__What you need to do__. Each line in the data must be reproduced as written, except for any picture.
** Entries shown follows **
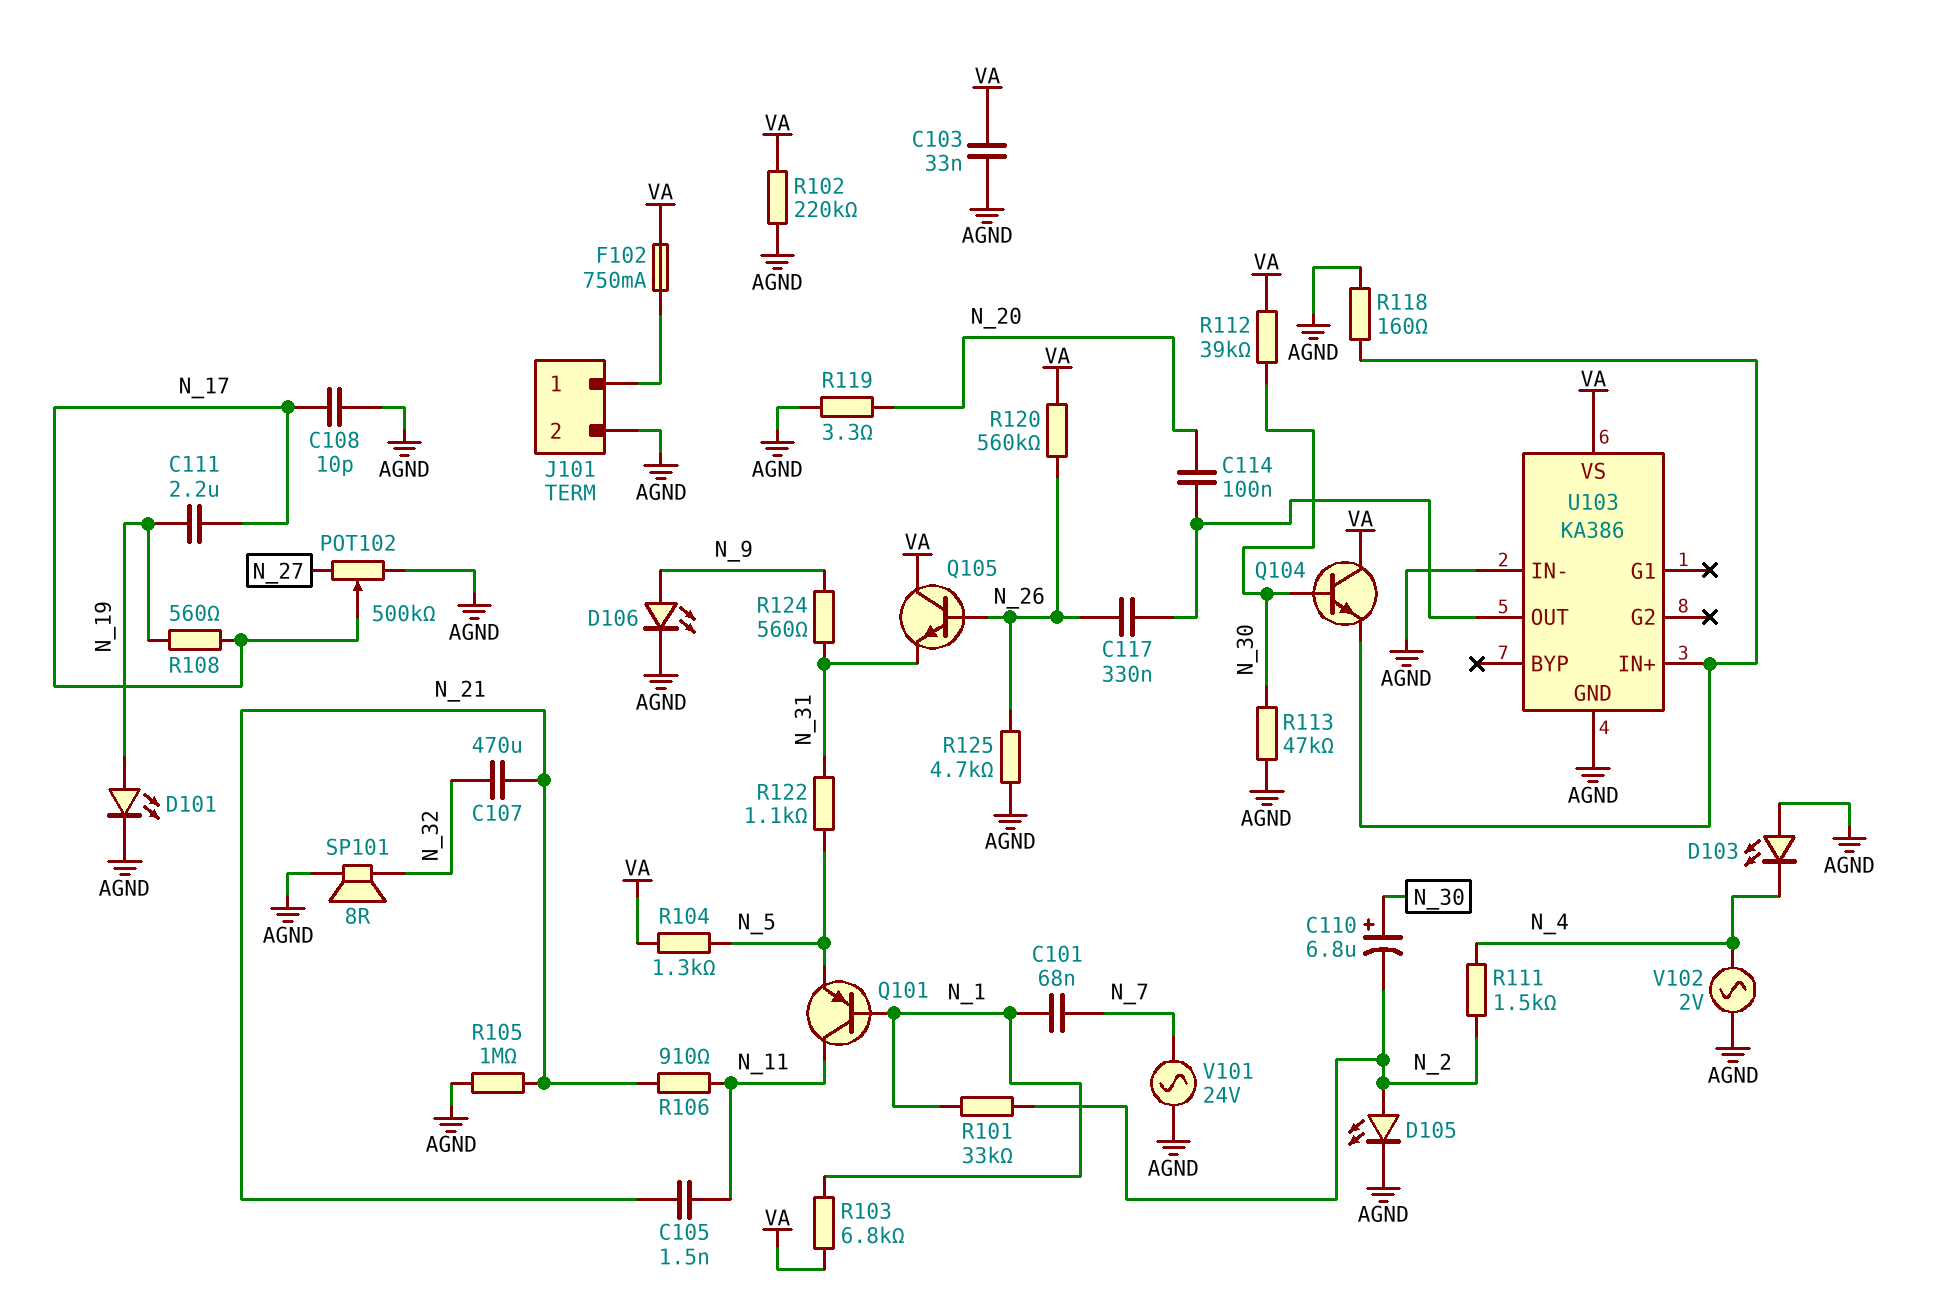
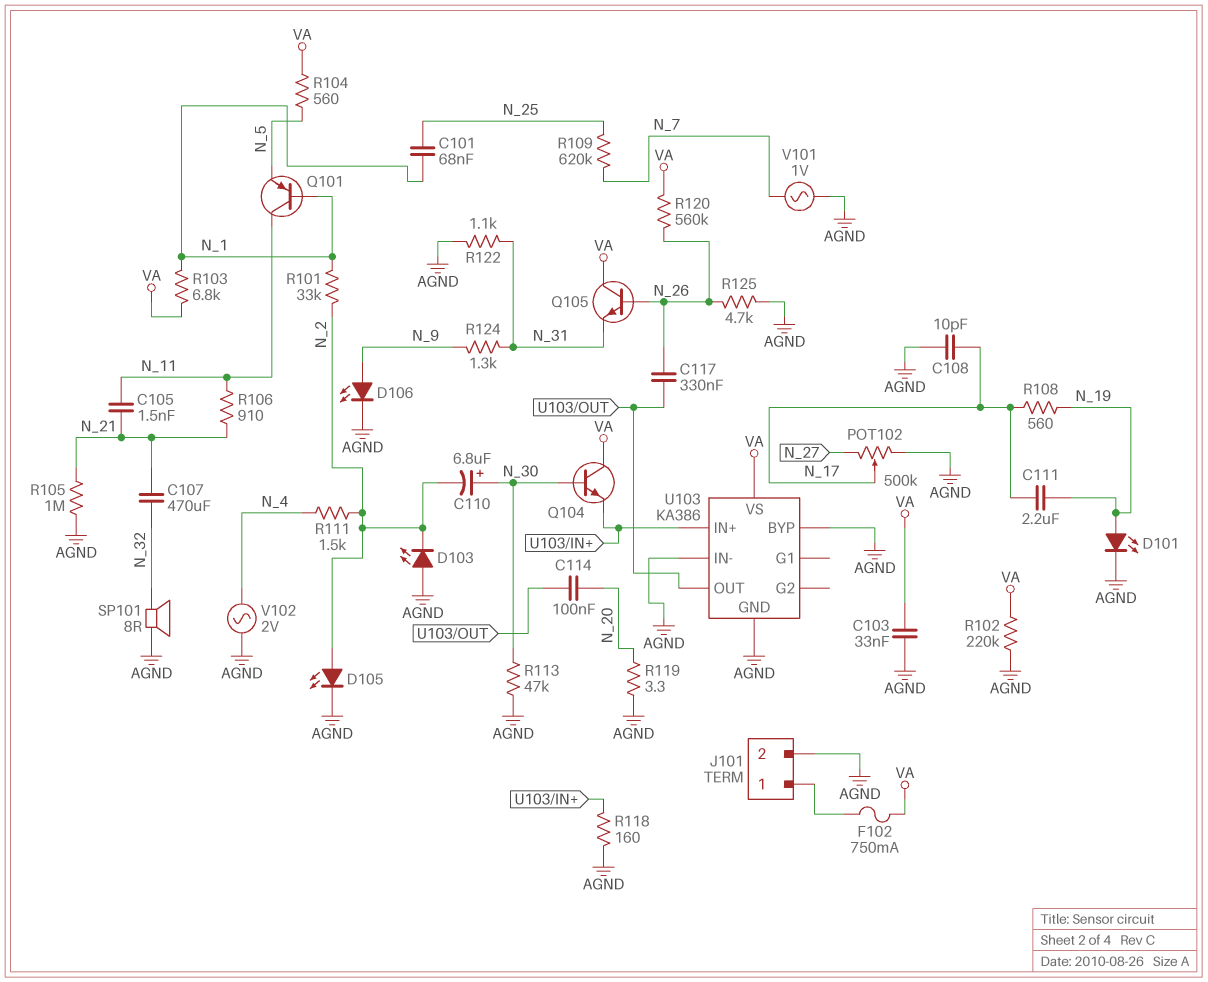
C101: 68nF (N_1, N_7) -> 68nF (N_1, N_25)
D103: LED (A AGND, K N_4) -> LED (A AGND, K N_2)
R104: 1.3k (N_5, VA) -> 560 (N_5, VA)
R109: none -> 620k (N_7, N_25)
R112: 39k (N_30, VA) -> none
R122: 1.1k (N_5, N_31) -> 1.1k (AGND, N_31)
R124: 560 (N_9, N_31) -> 1.3k (N_9, N_31)
U103 pin BYP: none -> AGND
V101: AC 24V (AGND, N_7) -> AC 1V (AGND, N_7)

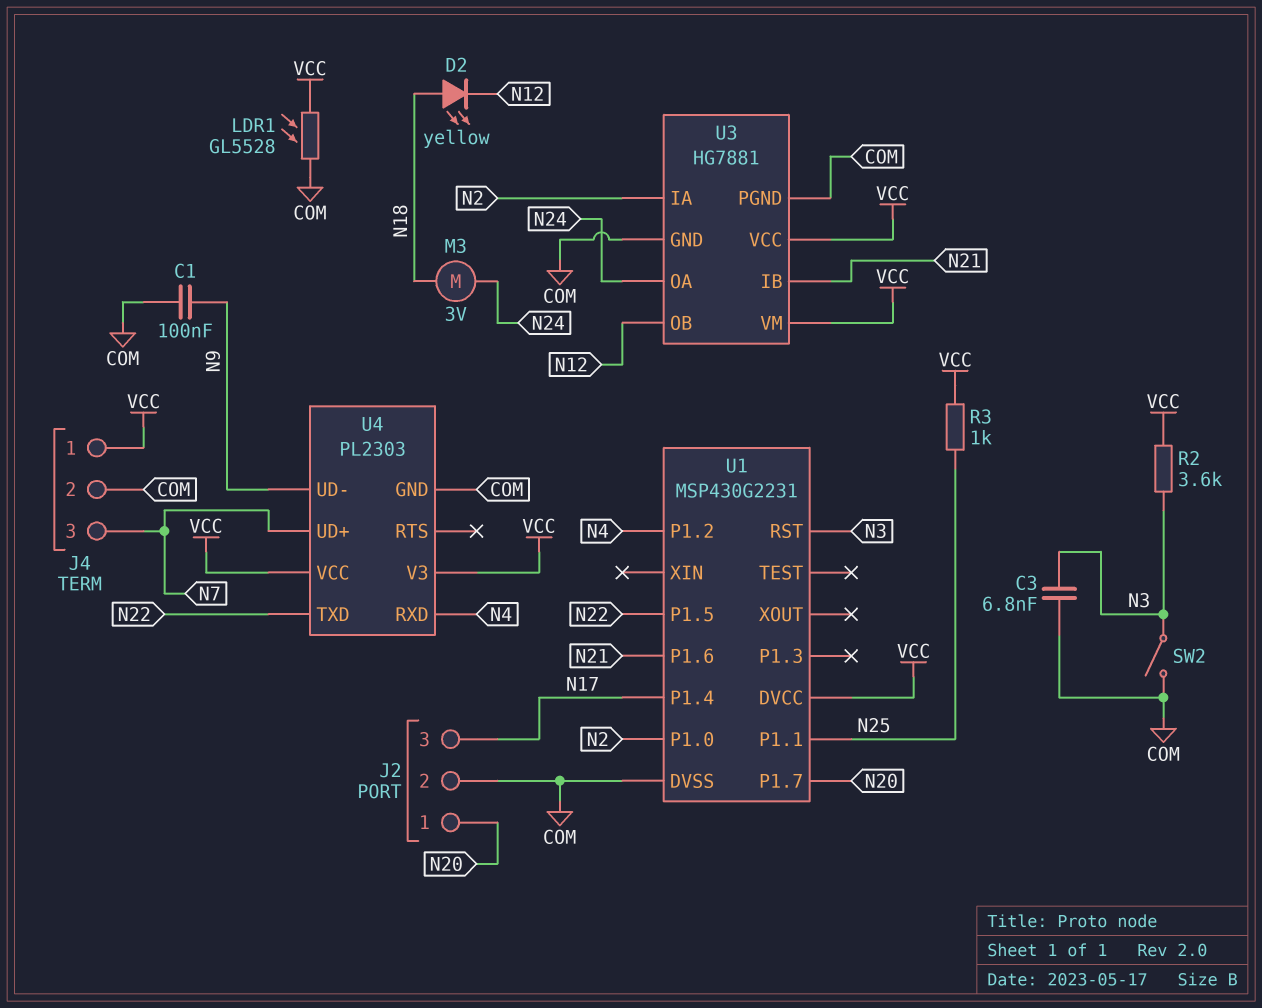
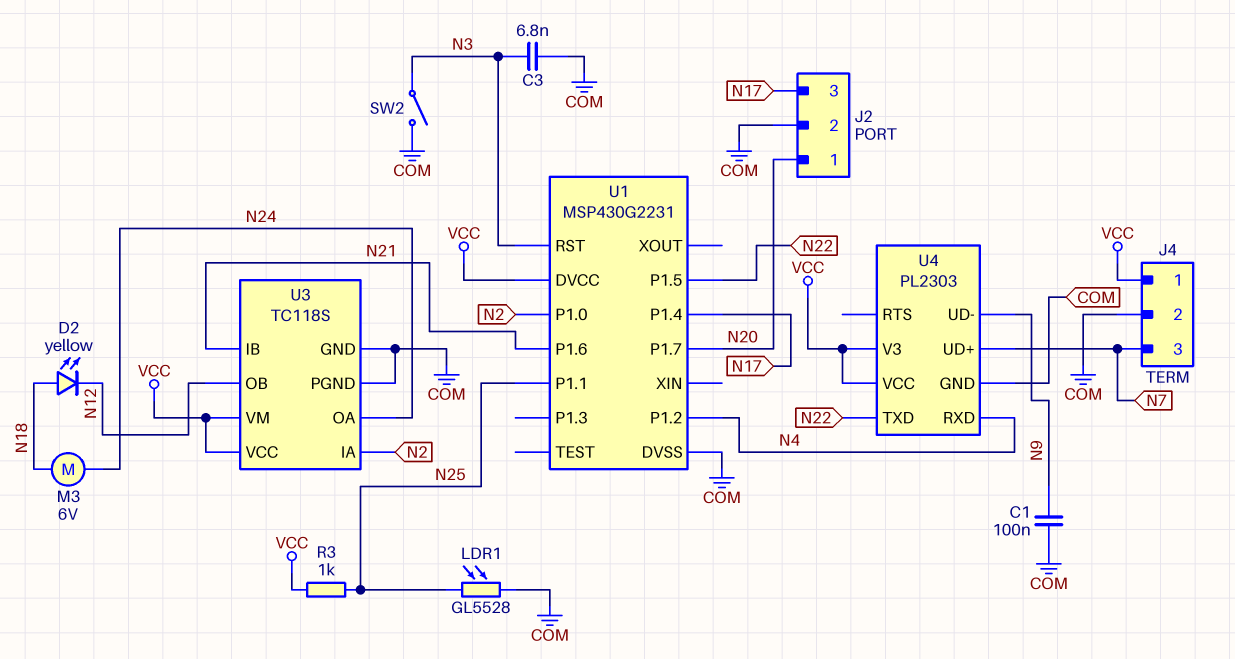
LDR1: GL5528 (COM, VCC) -> GL5528 (COM, N25)
M3: motor 3V (N18, N24) -> motor 6V (N18, N24)
R2: 3.6k (N3, VCC) -> none
U3: HG7881 -> TC118S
** End of Entries shown **
__Solution for this problem__.
C101: 68nF (N_1, N_7) -> 68nF (N_1, N_25)
D103: LED (A AGND, K N_4) -> LED (A AGND, K N_2)
R104: 1.3k (N_5, VA) -> 560 (N_5, VA)
R109: none -> 620k (N_7, N_25)
R112: 39k (N_30, VA) -> none
R122: 1.1k (N_5, N_31) -> 1.1k (AGND, N_31)
R124: 560 (N_9, N_31) -> 1.3k (N_9, N_31)
U103 pin BYP: none -> AGND
V101: AC 24V (AGND, N_7) -> AC 1V (AGND, N_7)

LDR1: GL5528 (COM, VCC) -> GL5528 (COM, N25)
M3: motor 3V (N18, N24) -> motor 6V (N18, N24)
R2: 3.6k (N3, VCC) -> none
U3: HG7881 -> TC118S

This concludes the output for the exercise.